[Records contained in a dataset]
=======

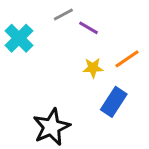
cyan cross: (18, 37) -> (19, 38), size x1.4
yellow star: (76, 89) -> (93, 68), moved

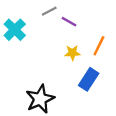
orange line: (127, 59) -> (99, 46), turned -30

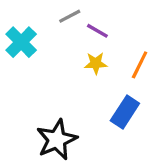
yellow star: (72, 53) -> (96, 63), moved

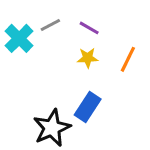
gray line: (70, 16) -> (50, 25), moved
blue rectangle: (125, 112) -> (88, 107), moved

=======

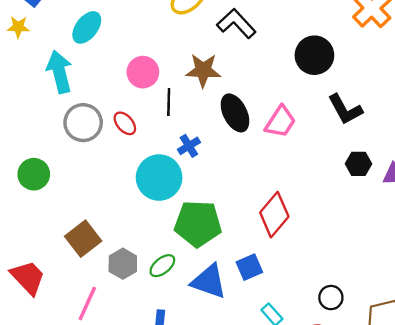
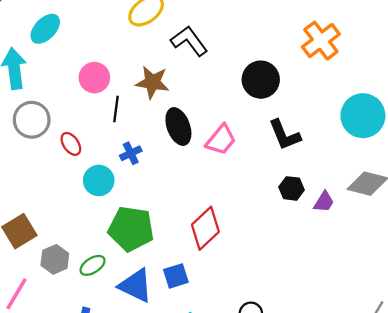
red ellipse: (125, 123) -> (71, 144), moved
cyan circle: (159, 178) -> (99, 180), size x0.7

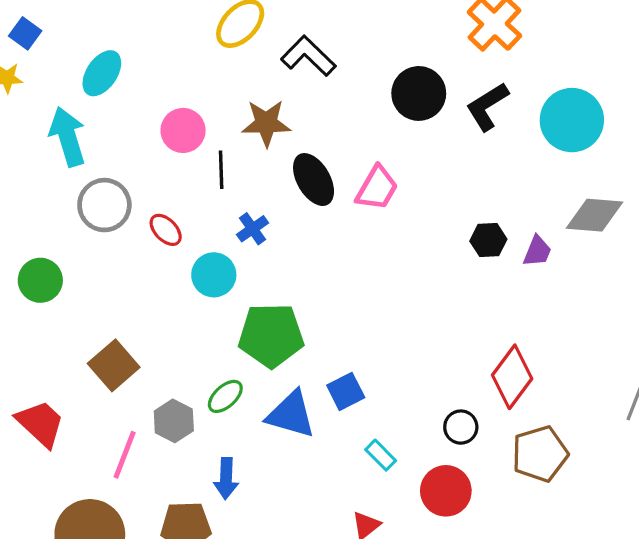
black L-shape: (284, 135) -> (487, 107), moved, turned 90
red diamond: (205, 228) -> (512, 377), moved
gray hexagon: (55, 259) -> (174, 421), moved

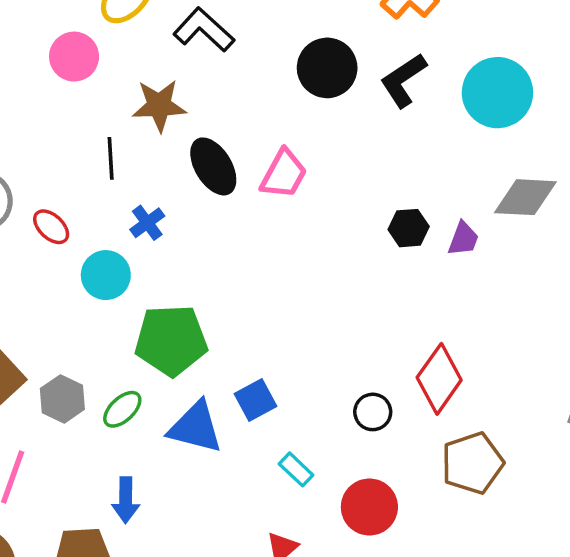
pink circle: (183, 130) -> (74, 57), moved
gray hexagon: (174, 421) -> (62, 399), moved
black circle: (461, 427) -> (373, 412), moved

=======

**TASK ITEM**: Give again, exactly as written above, each line from the one that has "cyan cross: (18, 37) -> (19, 38), size x1.4" to the one that has "blue rectangle: (125, 112)", both included; omit the pictures.

**OUTPUT FOR THIS TASK**:
cyan cross: (18, 37) -> (19, 38), size x1.4
yellow star: (76, 89) -> (93, 68), moved

orange line: (127, 59) -> (99, 46), turned -30

yellow star: (72, 53) -> (96, 63), moved

gray line: (70, 16) -> (50, 25), moved
blue rectangle: (125, 112) -> (88, 107), moved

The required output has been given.